- WORK INSTRUCTIONS
Copy every entry below exactly as it appears, leaving out the images.

- EXCERPTED RECORDS
--- START ---
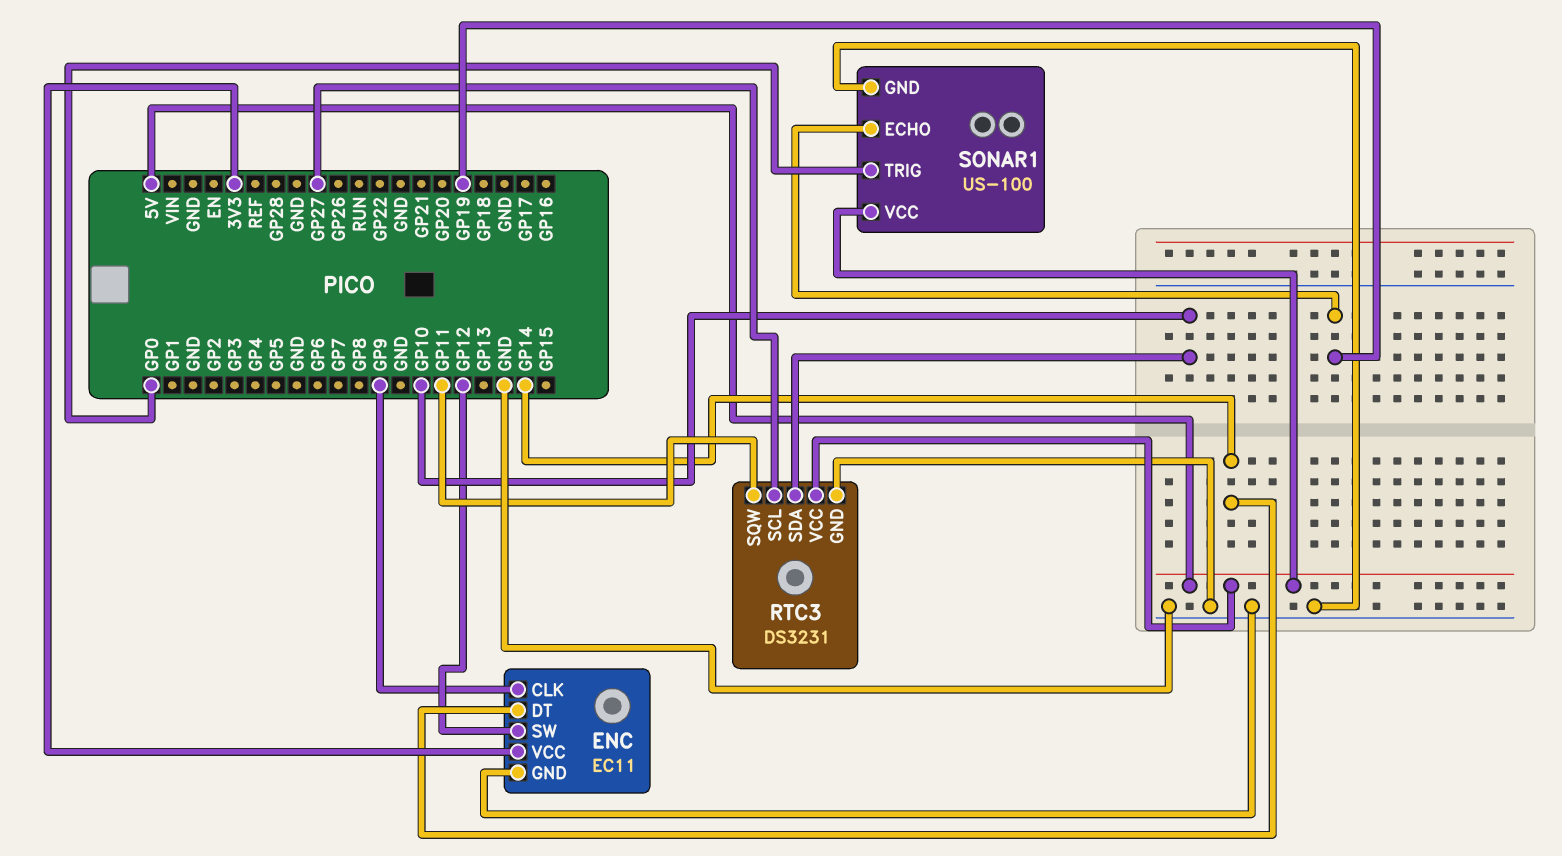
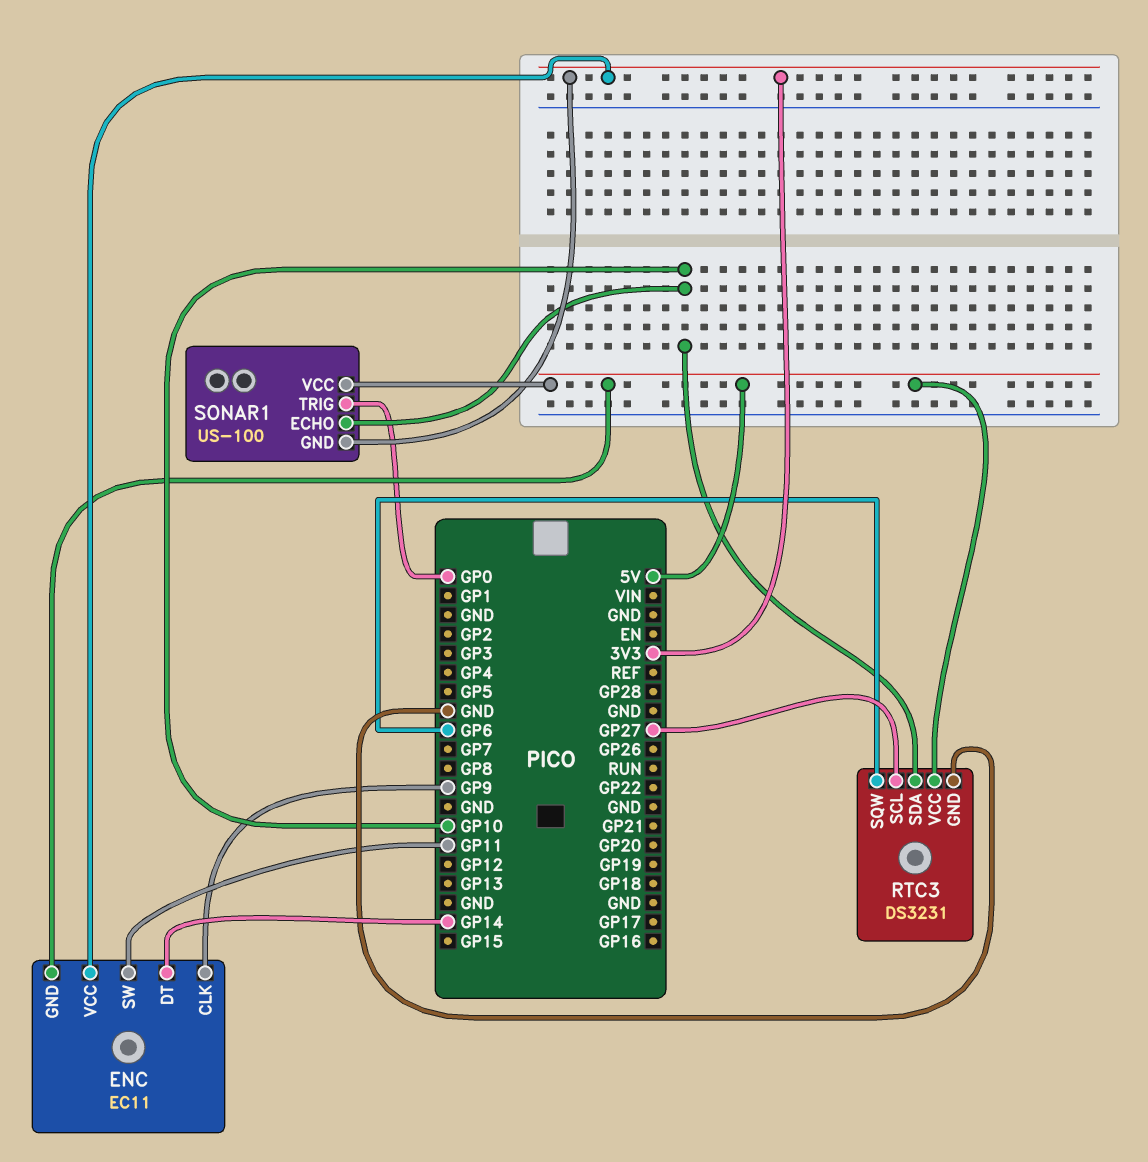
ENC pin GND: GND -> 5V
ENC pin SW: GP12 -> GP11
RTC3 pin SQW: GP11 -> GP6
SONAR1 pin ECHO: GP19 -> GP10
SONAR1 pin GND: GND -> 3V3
--- END ---
- WRITTEN SOLUTION
ENC pin GND: GND -> 5V
ENC pin SW: GP12 -> GP11
RTC3 pin SQW: GP11 -> GP6
SONAR1 pin ECHO: GP19 -> GP10
SONAR1 pin GND: GND -> 3V3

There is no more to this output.